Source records
=== Begin Enclosure ===
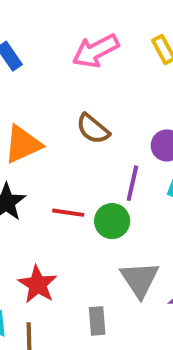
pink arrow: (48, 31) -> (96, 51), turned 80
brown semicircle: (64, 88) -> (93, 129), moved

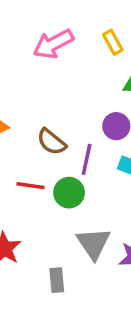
brown semicircle: (93, 129) -> (52, 142), moved

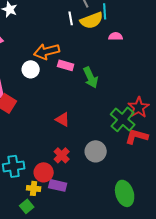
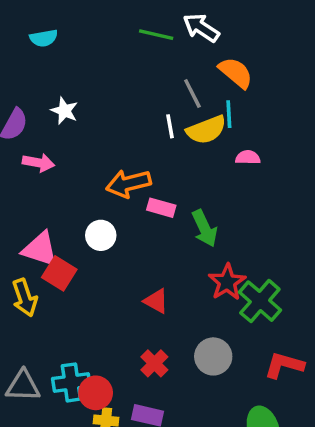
white circle: (31, 69) -> (101, 235), moved
red star: (139, 107) -> (227, 282), moved
red L-shape: (137, 136) -> (284, 365), moved
red circle: (44, 172) -> (96, 393), moved

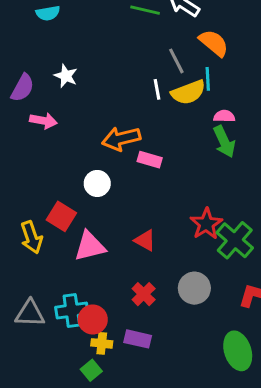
green arrow: (205, 228) -> (224, 142), moved
pink triangle: (40, 249) -> (90, 246), moved, turned -32

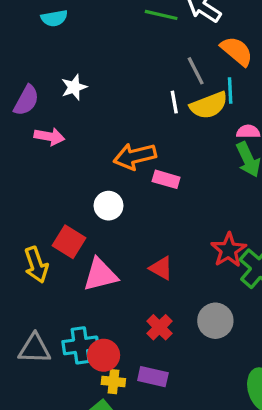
white star: (66, 76) -> (74, 87), turned 30

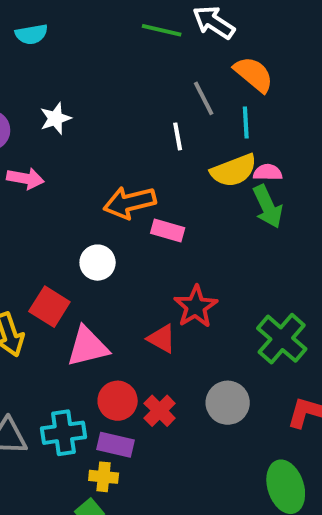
yellow semicircle: (209, 105) -> (234, 170), moved
red star: (229, 250) -> (196, 307), moved
red circle: (104, 355) -> (118, 401), moved
purple rectangle: (153, 377) -> (116, 445), moved

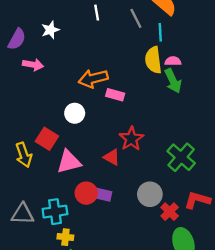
white line: (178, 136) -> (97, 13), moved
yellow semicircle: (234, 170) -> (153, 60), turned 104
red cross: (160, 411) -> (170, 212), moved
purple rectangle: (116, 445) -> (101, 194), moved
yellow cross: (104, 477) -> (65, 237), moved

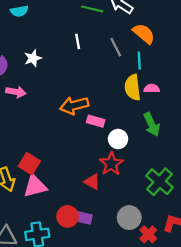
green arrow: (173, 81) -> (152, 124), moved
white circle: (75, 113) -> (118, 139), moved
pink triangle: (69, 162) -> (35, 186), moved

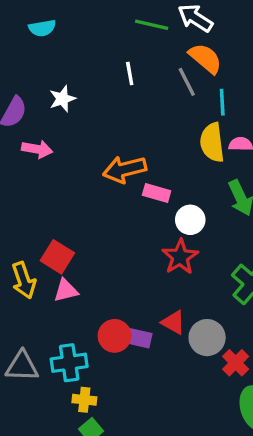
orange semicircle: (144, 34) -> (205, 58), moved
red triangle: (92, 182) -> (173, 322), moved
pink triangle: (35, 186) -> (66, 290), size x0.7

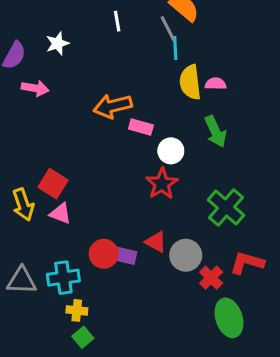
cyan line: (222, 102) -> (175, 48), moved
pink triangle: (66, 290) -> (60, 213), turned 35

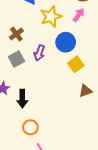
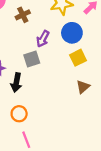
gray square: (17, 59) -> (32, 59), moved
brown triangle: (85, 91) -> (83, 87), turned -32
=== End Enclosure ===
BRIEF.
Your task is to repeat, word for word and with no picture, every line from the one that contains "purple rectangle: (116, 445)" through the last line of the data.

RESPONSE BOX.
purple rectangle: (116, 445) -> (101, 194), moved
yellow cross: (104, 477) -> (65, 237), moved

green arrow: (173, 81) -> (152, 124), moved
white circle: (75, 113) -> (118, 139), moved
pink triangle: (69, 162) -> (35, 186), moved

orange semicircle: (144, 34) -> (205, 58), moved
red triangle: (92, 182) -> (173, 322), moved
pink triangle: (35, 186) -> (66, 290), size x0.7

cyan line: (222, 102) -> (175, 48), moved
pink triangle: (66, 290) -> (60, 213), turned 35

gray square: (17, 59) -> (32, 59), moved
brown triangle: (85, 91) -> (83, 87), turned -32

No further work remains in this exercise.